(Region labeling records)

##########

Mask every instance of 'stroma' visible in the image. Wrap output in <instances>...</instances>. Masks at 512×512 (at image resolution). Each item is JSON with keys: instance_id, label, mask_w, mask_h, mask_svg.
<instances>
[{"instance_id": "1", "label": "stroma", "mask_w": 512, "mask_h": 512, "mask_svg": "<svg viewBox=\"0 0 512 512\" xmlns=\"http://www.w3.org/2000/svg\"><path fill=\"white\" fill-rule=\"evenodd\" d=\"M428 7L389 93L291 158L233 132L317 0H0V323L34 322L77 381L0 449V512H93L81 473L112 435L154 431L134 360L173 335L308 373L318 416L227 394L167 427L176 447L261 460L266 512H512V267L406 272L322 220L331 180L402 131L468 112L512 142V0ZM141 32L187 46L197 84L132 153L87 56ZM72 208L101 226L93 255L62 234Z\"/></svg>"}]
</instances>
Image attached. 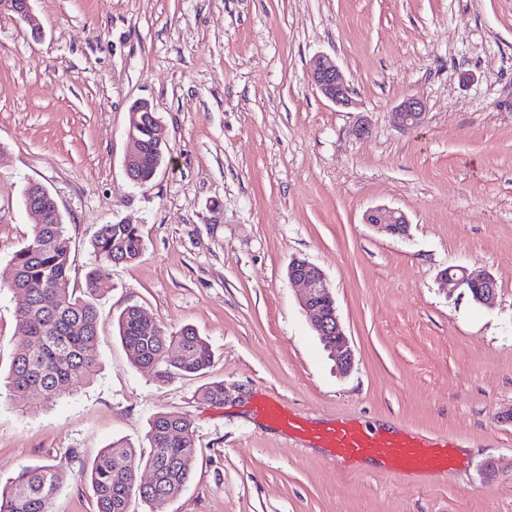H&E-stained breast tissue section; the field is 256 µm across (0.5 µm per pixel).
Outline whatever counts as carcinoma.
<instances>
[{"label": "carcinoma", "instance_id": "1", "mask_svg": "<svg viewBox=\"0 0 512 512\" xmlns=\"http://www.w3.org/2000/svg\"><path fill=\"white\" fill-rule=\"evenodd\" d=\"M24 196L44 210L48 223L35 225L30 241L12 257L9 278L0 284L16 300L21 348L12 362L9 392L18 406L33 391L51 401L93 377L100 325L95 271L87 273L83 286L72 283L71 241L53 196L30 185ZM92 248L99 263L127 264L141 256L144 241L135 224H102ZM115 327L134 364L151 368L161 383L198 374L211 364L210 345L189 326L169 334L130 306ZM194 432L192 420L183 414L153 416L148 431L152 453L146 465L154 479L149 484L137 479L141 458L130 445L116 440L102 449L88 474L96 512H129L134 496L151 503L159 496L177 495L191 479ZM66 475L65 462L56 459L23 467L0 489V512H52Z\"/></svg>", "mask_w": 512, "mask_h": 512}]
</instances>
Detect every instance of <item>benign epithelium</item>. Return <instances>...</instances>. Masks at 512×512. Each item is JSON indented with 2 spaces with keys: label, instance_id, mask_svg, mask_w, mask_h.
<instances>
[{
  "label": "benign epithelium",
  "instance_id": "7a95c632",
  "mask_svg": "<svg viewBox=\"0 0 512 512\" xmlns=\"http://www.w3.org/2000/svg\"><path fill=\"white\" fill-rule=\"evenodd\" d=\"M0 13L11 14L16 22L30 26L35 34L41 32L32 14L31 0H0ZM308 77L311 85L337 106L348 108L353 105L351 88L345 73L333 60L323 56L316 58ZM142 112L150 114L154 109L147 101H141L130 109L128 135L134 143V149L124 159V170L139 167L143 157L149 154L154 158L150 174L153 178L162 166L161 158L167 150V138L164 126L156 118L153 122L159 128L148 130L149 139L145 140L135 134V125H143L138 120V115ZM393 116L399 126L419 127L426 120V107L421 99L410 97L398 106ZM364 221L378 232L389 236L404 237L409 231L406 214L396 209H372L366 212ZM440 277L458 288L465 289L481 305L491 306L495 302L496 282L485 271H470L461 267L446 269L441 272ZM288 278L303 287L301 304L313 314V330L327 344L336 368L341 372L349 371L353 366L354 353L339 320L335 300L326 284L324 273L310 262L295 258L288 266Z\"/></svg>",
  "mask_w": 512,
  "mask_h": 512
}]
</instances>
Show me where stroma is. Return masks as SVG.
<instances>
[{
    "label": "stroma",
    "instance_id": "1",
    "mask_svg": "<svg viewBox=\"0 0 512 512\" xmlns=\"http://www.w3.org/2000/svg\"><path fill=\"white\" fill-rule=\"evenodd\" d=\"M41 36L0 14V280L35 225L29 183L55 197L75 255L96 269L99 371L53 402L0 396V484L56 458L53 512H95L88 472L122 440L141 456L159 412L196 427L192 477L129 512H512V0H32ZM331 57L353 104L308 80ZM423 99L418 128L394 124ZM147 100L169 153L148 184L123 161L129 109ZM369 132L359 136L357 126ZM402 210L409 234L365 224ZM139 226L144 252L96 264L103 224ZM327 276L354 352L334 360L287 277ZM489 272L493 306L444 282ZM138 306L193 326L212 366L161 384L112 320ZM0 287V375L20 346ZM224 384V403L203 388ZM276 403L297 429L268 417ZM345 422L446 445L422 477L332 460L320 431ZM394 121L402 127H419L426 120V107L424 102L416 97L404 100L393 112Z\"/></svg>",
    "mask_w": 512,
    "mask_h": 512
}]
</instances>
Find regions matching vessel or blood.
Segmentation results:
<instances>
[{"label": "vessel or blood", "instance_id": "obj_1", "mask_svg": "<svg viewBox=\"0 0 512 512\" xmlns=\"http://www.w3.org/2000/svg\"><path fill=\"white\" fill-rule=\"evenodd\" d=\"M320 438L341 459L372 457L409 471L442 470L448 466L445 448L405 438L381 436L353 426L324 430Z\"/></svg>", "mask_w": 512, "mask_h": 512}]
</instances>
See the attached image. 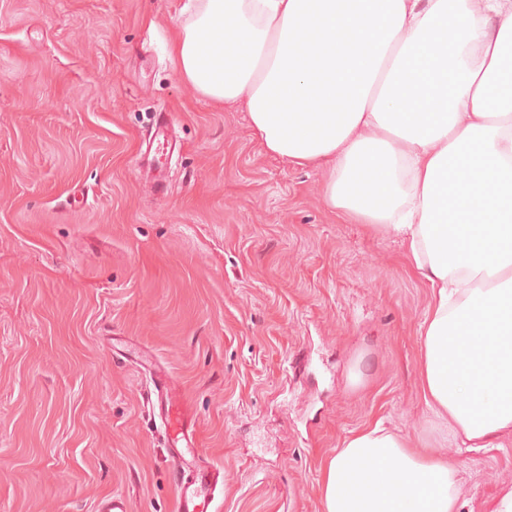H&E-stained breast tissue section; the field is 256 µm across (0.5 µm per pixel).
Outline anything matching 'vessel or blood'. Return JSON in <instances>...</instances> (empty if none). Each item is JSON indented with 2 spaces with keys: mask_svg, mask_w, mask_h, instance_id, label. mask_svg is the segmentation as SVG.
Instances as JSON below:
<instances>
[{
  "mask_svg": "<svg viewBox=\"0 0 512 512\" xmlns=\"http://www.w3.org/2000/svg\"><path fill=\"white\" fill-rule=\"evenodd\" d=\"M138 358L152 385L149 408L164 426L176 485L175 510L211 512L216 493L224 486V470L203 458L196 423L185 408L186 398L174 386L168 371L150 353H139Z\"/></svg>",
  "mask_w": 512,
  "mask_h": 512,
  "instance_id": "obj_1",
  "label": "vessel or blood"
}]
</instances>
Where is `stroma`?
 <instances>
[{"mask_svg": "<svg viewBox=\"0 0 512 512\" xmlns=\"http://www.w3.org/2000/svg\"><path fill=\"white\" fill-rule=\"evenodd\" d=\"M187 0H0V512H175L147 347L180 386L215 512H322L326 462L374 424L423 447L430 290L399 242L329 209L171 47ZM172 123L164 191L139 168ZM435 451L458 512L512 489V434Z\"/></svg>", "mask_w": 512, "mask_h": 512, "instance_id": "stroma-1", "label": "stroma"}]
</instances>
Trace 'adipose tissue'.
Here are the masks:
<instances>
[{
	"mask_svg": "<svg viewBox=\"0 0 512 512\" xmlns=\"http://www.w3.org/2000/svg\"><path fill=\"white\" fill-rule=\"evenodd\" d=\"M173 55L268 155L322 168L328 207L401 238L432 290V432L512 433V0H195ZM459 482L377 425L325 467L322 510L458 512Z\"/></svg>",
	"mask_w": 512,
	"mask_h": 512,
	"instance_id": "1",
	"label": "adipose tissue"
}]
</instances>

##########

→ GIVEN TASK
Write the lines out verbatim, from the one with "Outline anything matching" through the last line of the entries, and stop there.

→ OUTPUT OF THE EXERCISE
Outline anything matching 'vessel or blood'. Return JSON in <instances>...</instances> (empty if none). Each item is JSON indented with 2 spaces with keys: mask_svg, mask_w, mask_h, instance_id, label. mask_svg is the segmentation as SVG.
Instances as JSON below:
<instances>
[{
  "mask_svg": "<svg viewBox=\"0 0 512 512\" xmlns=\"http://www.w3.org/2000/svg\"><path fill=\"white\" fill-rule=\"evenodd\" d=\"M138 358L152 385L149 408L164 426L176 485L175 510L211 512L216 493L224 486V470L203 458L196 423L185 408L186 398L174 386L168 371L150 353H139Z\"/></svg>",
  "mask_w": 512,
  "mask_h": 512,
  "instance_id": "obj_1",
  "label": "vessel or blood"
}]
</instances>
Where is `stroma`?
 <instances>
[{"mask_svg": "<svg viewBox=\"0 0 512 512\" xmlns=\"http://www.w3.org/2000/svg\"><path fill=\"white\" fill-rule=\"evenodd\" d=\"M187 0H0V512H175L147 347L180 386L215 512H322L326 462L374 424L423 447L430 290L399 242L329 209L171 47ZM172 123L164 191L139 168ZM435 451L458 512L512 489V434Z\"/></svg>", "mask_w": 512, "mask_h": 512, "instance_id": "stroma-1", "label": "stroma"}]
</instances>
Trace 'adipose tissue'.
Here are the masks:
<instances>
[{
	"mask_svg": "<svg viewBox=\"0 0 512 512\" xmlns=\"http://www.w3.org/2000/svg\"><path fill=\"white\" fill-rule=\"evenodd\" d=\"M173 55L268 155L322 168L328 207L401 238L432 290V432L512 433V0H195ZM459 482L377 425L325 467L322 510L458 512Z\"/></svg>",
	"mask_w": 512,
	"mask_h": 512,
	"instance_id": "1",
	"label": "adipose tissue"
}]
</instances>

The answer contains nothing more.